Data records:
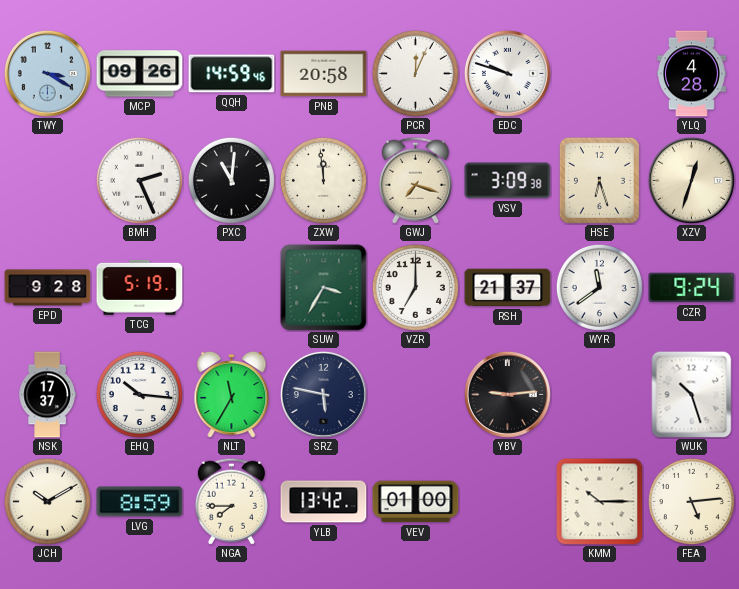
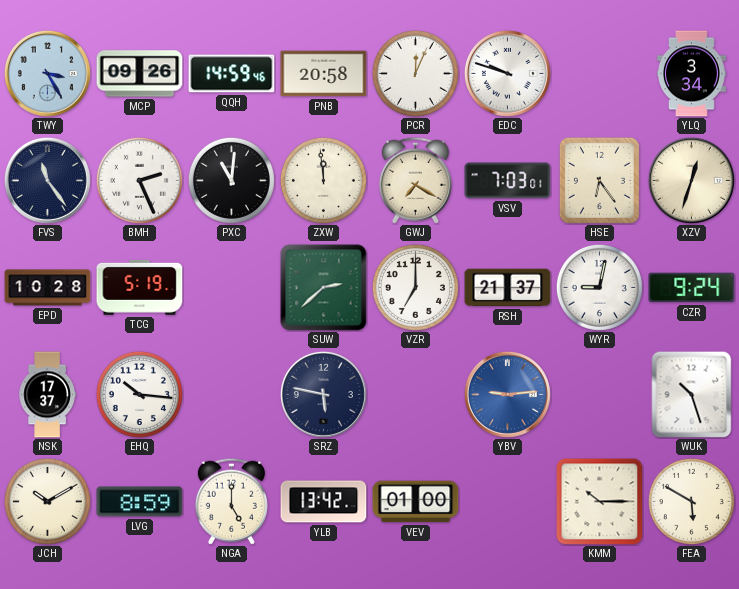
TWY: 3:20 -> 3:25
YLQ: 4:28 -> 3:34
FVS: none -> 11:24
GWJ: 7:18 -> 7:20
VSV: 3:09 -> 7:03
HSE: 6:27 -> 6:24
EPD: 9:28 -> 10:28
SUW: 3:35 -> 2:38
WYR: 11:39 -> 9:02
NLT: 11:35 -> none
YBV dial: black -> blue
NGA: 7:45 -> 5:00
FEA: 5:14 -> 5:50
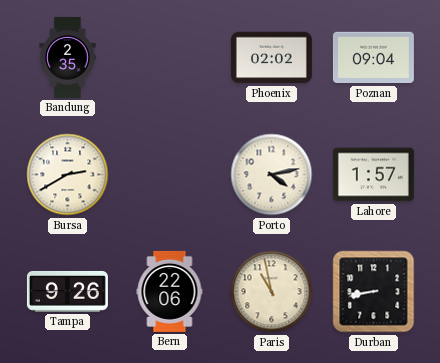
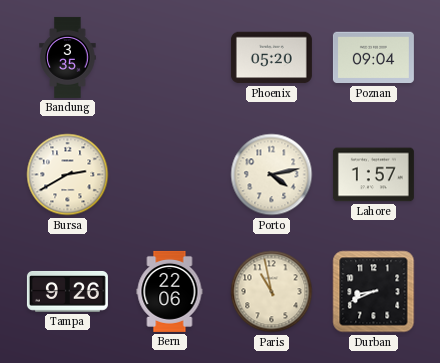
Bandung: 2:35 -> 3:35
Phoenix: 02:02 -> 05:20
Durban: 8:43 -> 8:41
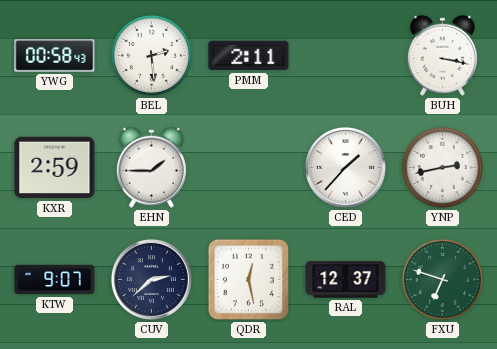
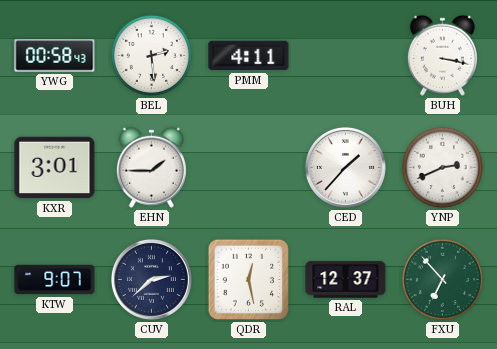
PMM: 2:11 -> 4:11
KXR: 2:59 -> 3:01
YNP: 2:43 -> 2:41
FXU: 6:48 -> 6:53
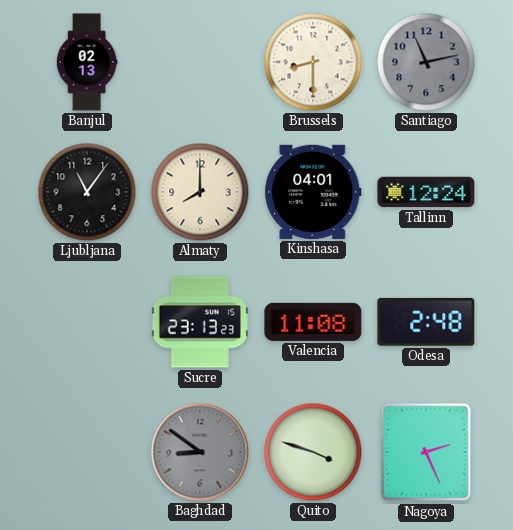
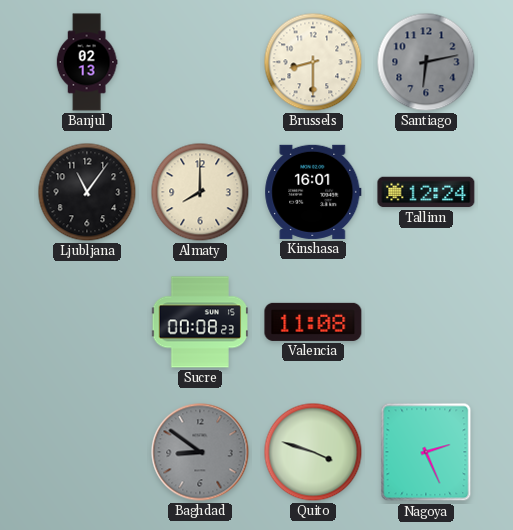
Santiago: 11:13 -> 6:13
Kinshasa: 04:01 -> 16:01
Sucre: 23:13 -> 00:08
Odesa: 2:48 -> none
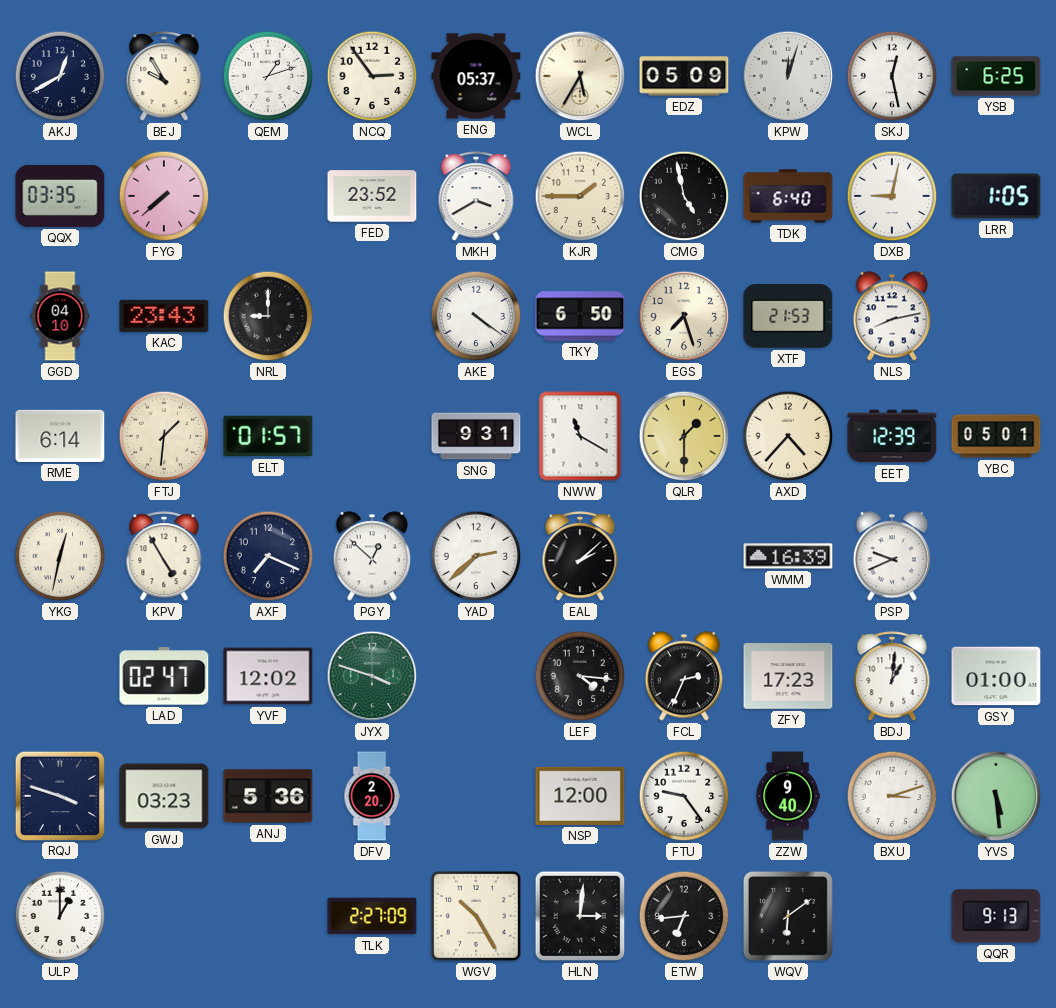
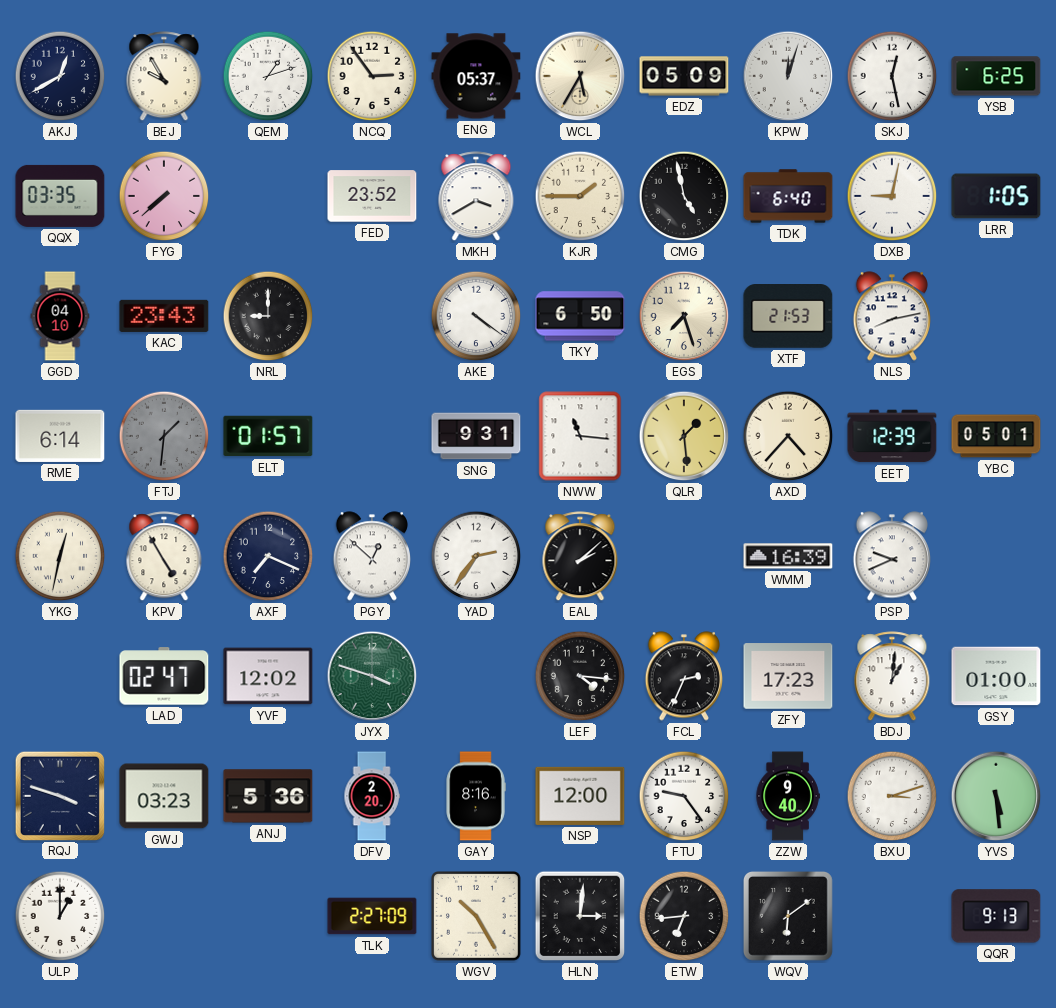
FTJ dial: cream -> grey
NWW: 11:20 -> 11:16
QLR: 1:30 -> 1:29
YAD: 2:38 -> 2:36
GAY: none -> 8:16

Given task ->
Print every row above again line for line, leaving out the pictures.

Written reply ->
TWY: 3:20 -> 3:25
YLQ: 4:28 -> 3:34
FVS: none -> 11:24
GWJ: 7:18 -> 7:20
VSV: 3:09 -> 7:03
HSE: 6:27 -> 6:24
EPD: 9:28 -> 10:28
SUW: 3:35 -> 2:38
WYR: 11:39 -> 9:02
NLT: 11:35 -> none
YBV dial: black -> blue
NGA: 7:45 -> 5:00
FEA: 5:14 -> 5:50
Bandung: 2:35 -> 3:35
Phoenix: 02:02 -> 05:20
Durban: 8:43 -> 8:41
PMM: 2:11 -> 4:11
KXR: 2:59 -> 3:01
YNP: 2:43 -> 2:41
FXU: 6:48 -> 6:53
Santiago: 11:13 -> 6:13
Kinshasa: 04:01 -> 16:01
Sucre: 23:13 -> 00:08
Odesa: 2:48 -> none
FTJ dial: cream -> grey
NWW: 11:20 -> 11:16
QLR: 1:30 -> 1:29
YAD: 2:38 -> 2:36
GAY: none -> 8:16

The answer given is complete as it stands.